EXERCISE DETAILS: Restate the data exactly as given and keep the pictures out.

*** MATERIAL TO PROCESS

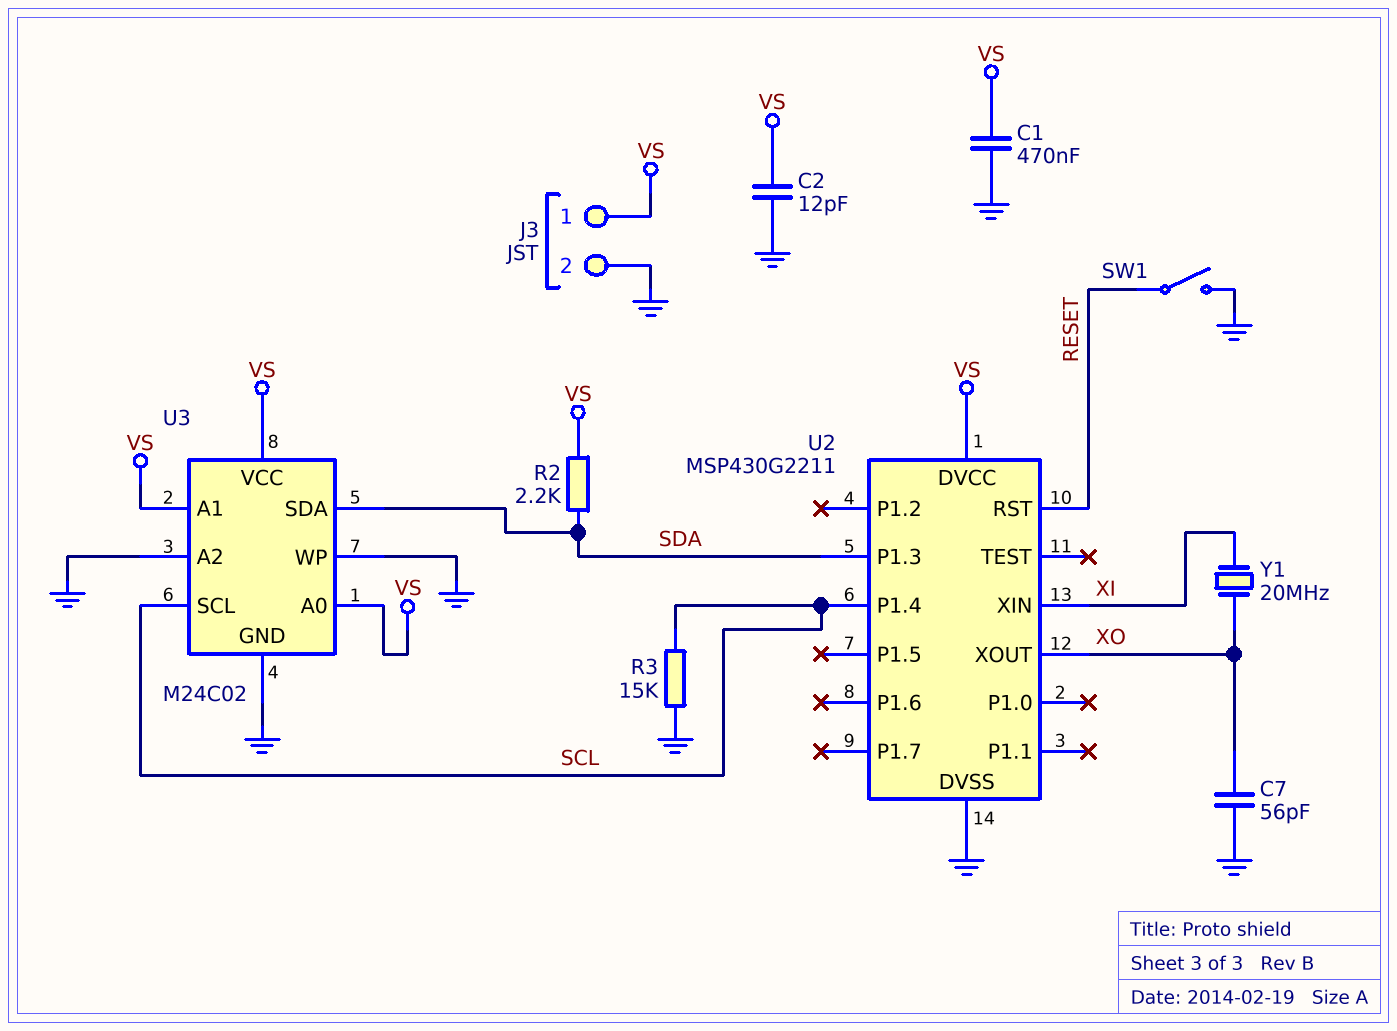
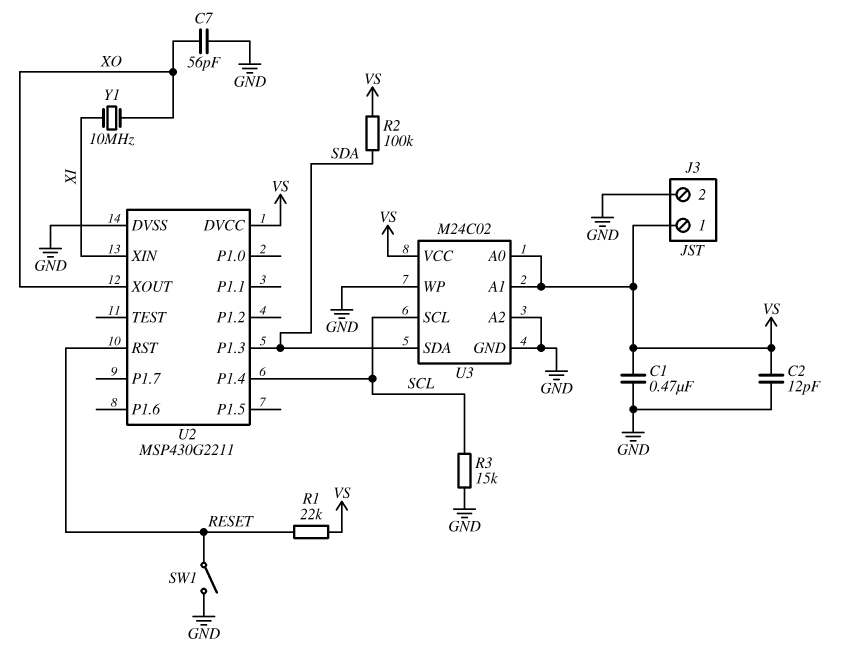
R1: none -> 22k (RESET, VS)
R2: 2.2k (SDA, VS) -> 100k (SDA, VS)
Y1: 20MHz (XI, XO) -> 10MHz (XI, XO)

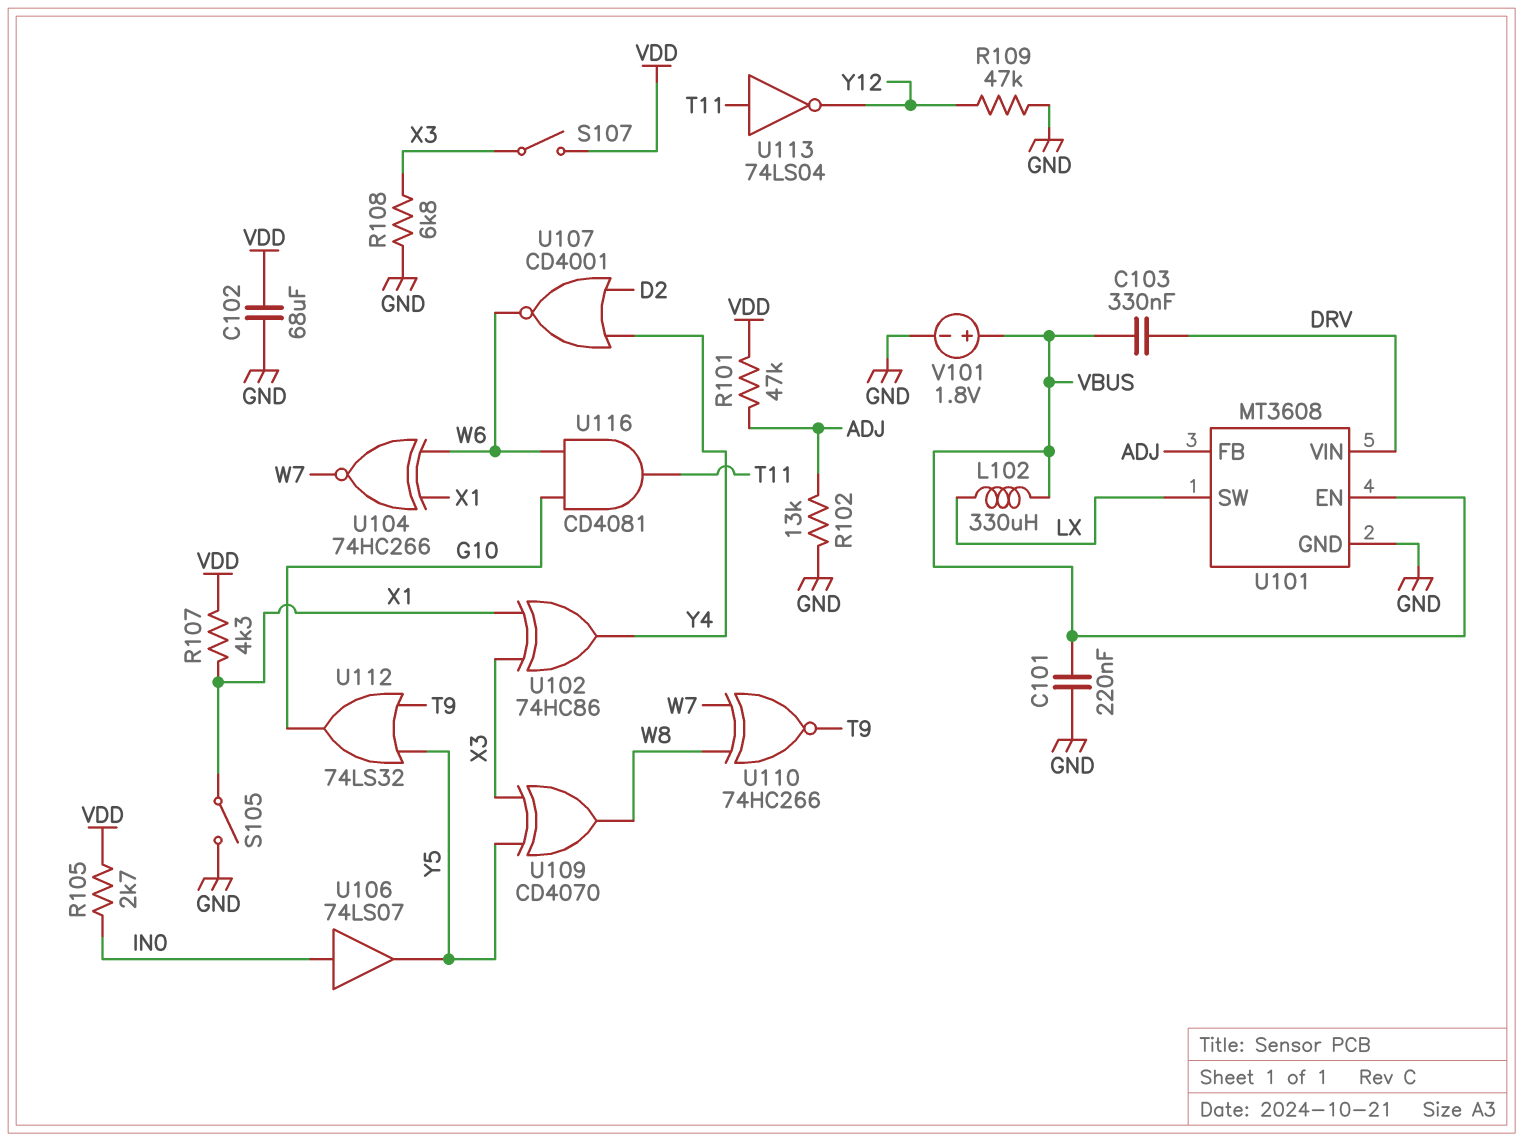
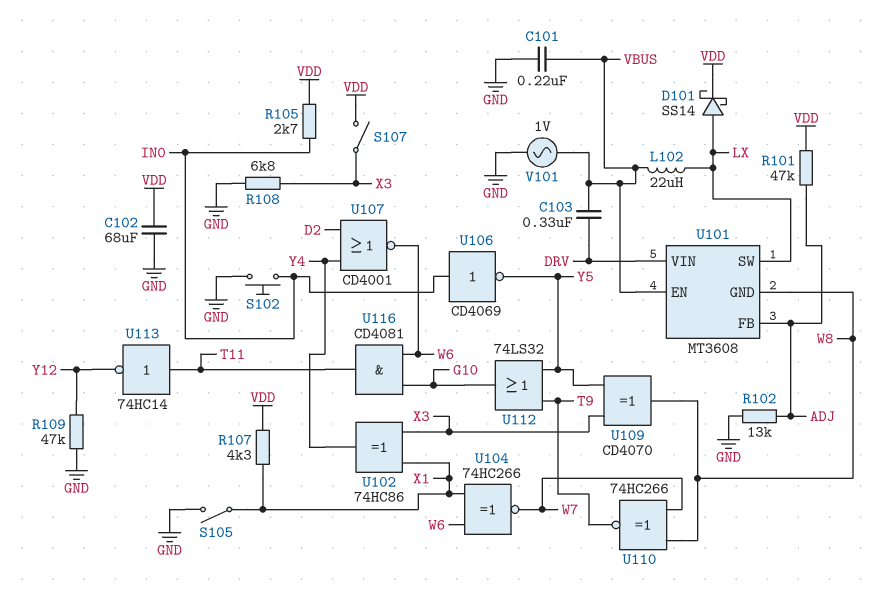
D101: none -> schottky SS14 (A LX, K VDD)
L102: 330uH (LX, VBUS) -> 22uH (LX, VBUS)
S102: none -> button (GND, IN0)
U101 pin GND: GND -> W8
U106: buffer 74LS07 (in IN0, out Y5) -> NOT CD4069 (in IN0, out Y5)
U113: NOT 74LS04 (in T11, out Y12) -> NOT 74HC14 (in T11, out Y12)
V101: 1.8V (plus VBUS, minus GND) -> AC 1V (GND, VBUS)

******

RESPONSE BELOW:
R1: none -> 22k (RESET, VS)
R2: 2.2k (SDA, VS) -> 100k (SDA, VS)
Y1: 20MHz (XI, XO) -> 10MHz (XI, XO)

D101: none -> schottky SS14 (A LX, K VDD)
L102: 330uH (LX, VBUS) -> 22uH (LX, VBUS)
S102: none -> button (GND, IN0)
U101 pin GND: GND -> W8
U106: buffer 74LS07 (in IN0, out Y5) -> NOT CD4069 (in IN0, out Y5)
U113: NOT 74LS04 (in T11, out Y12) -> NOT 74HC14 (in T11, out Y12)
V101: 1.8V (plus VBUS, minus GND) -> AC 1V (GND, VBUS)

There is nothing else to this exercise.